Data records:
^^^^^^^^^^^^^^^^
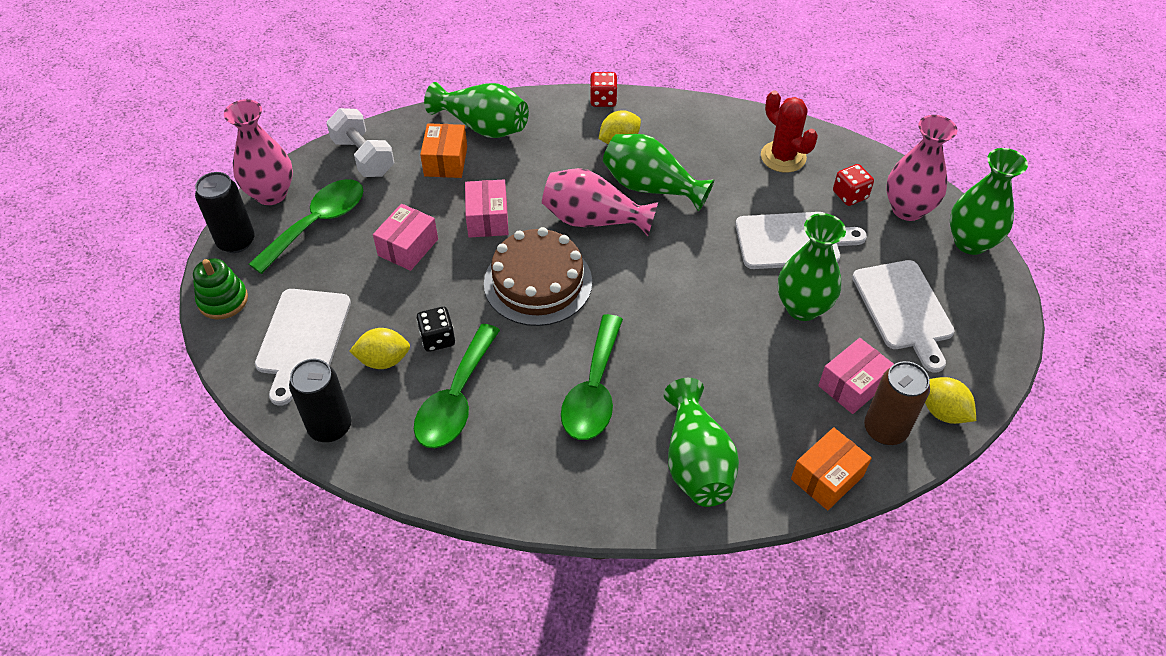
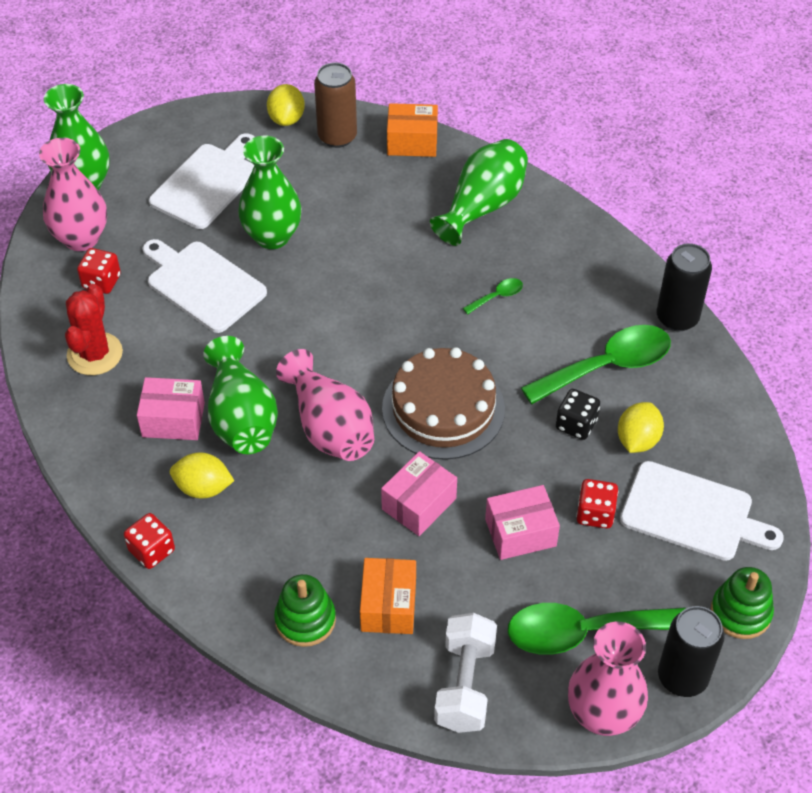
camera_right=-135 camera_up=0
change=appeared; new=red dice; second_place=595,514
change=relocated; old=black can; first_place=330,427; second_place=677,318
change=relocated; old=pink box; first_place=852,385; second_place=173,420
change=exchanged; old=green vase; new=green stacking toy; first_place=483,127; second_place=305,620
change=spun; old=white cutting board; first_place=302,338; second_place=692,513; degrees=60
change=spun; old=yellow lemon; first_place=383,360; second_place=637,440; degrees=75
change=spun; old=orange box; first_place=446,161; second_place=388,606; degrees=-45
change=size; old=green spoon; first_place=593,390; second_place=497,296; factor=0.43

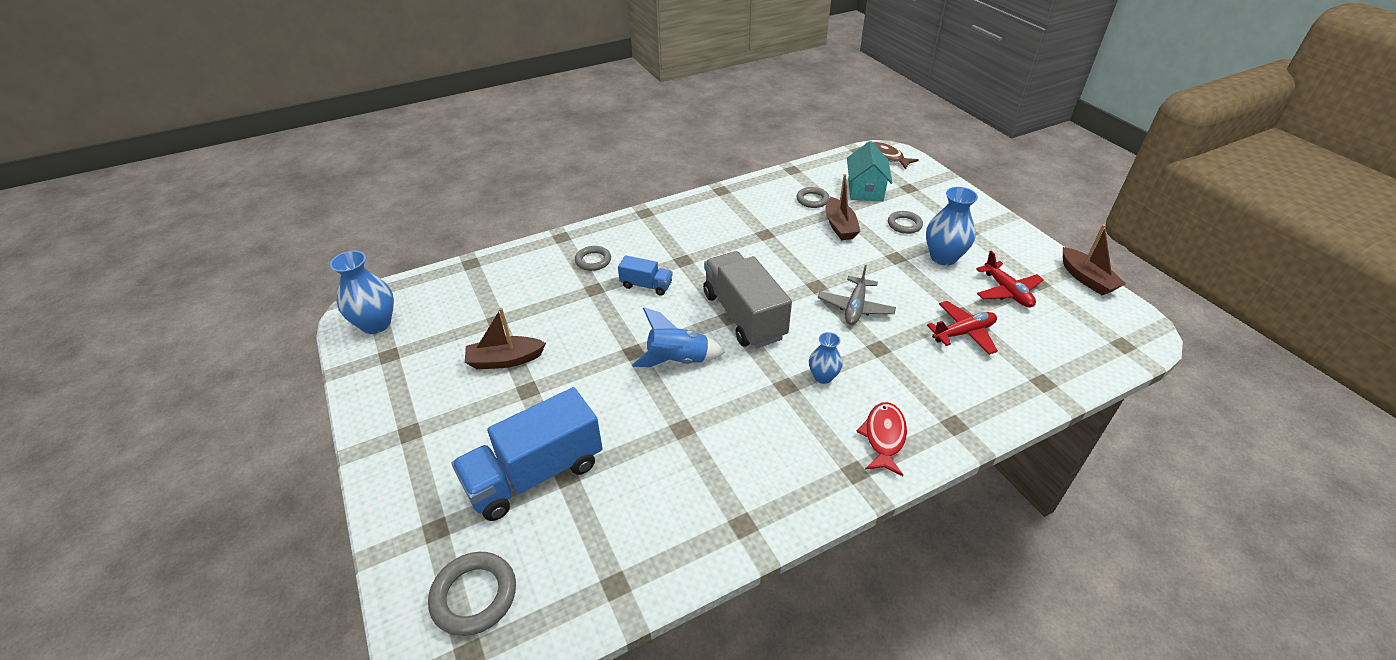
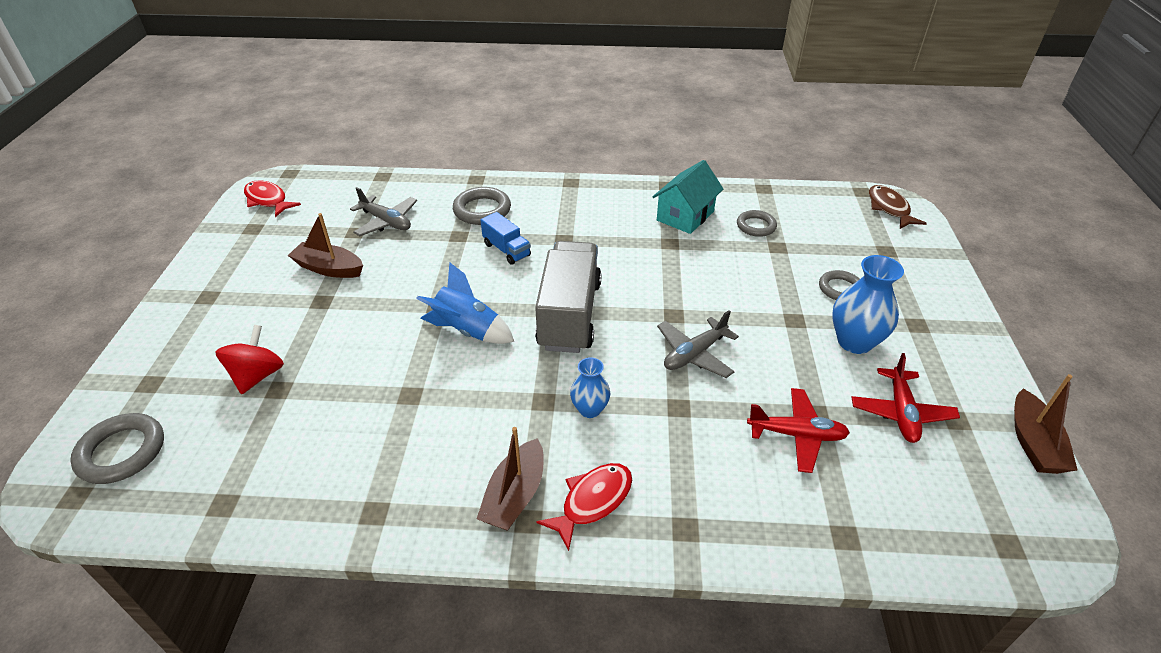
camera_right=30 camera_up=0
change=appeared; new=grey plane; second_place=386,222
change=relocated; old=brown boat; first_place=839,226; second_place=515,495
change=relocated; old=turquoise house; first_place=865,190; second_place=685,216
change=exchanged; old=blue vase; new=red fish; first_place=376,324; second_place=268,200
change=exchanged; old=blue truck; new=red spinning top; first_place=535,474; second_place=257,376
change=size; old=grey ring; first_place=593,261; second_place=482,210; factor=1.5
^^^^^^^^^^^^^^^^
THE TASK: Copy all the lines above that hold the string "degrees".

EXPECTED ANSWER:
change=spun; old=white cutting board; first_place=302,338; second_place=692,513; degrees=60
change=spun; old=yellow lemon; first_place=383,360; second_place=637,440; degrees=75
change=spun; old=orange box; first_place=446,161; second_place=388,606; degrees=-45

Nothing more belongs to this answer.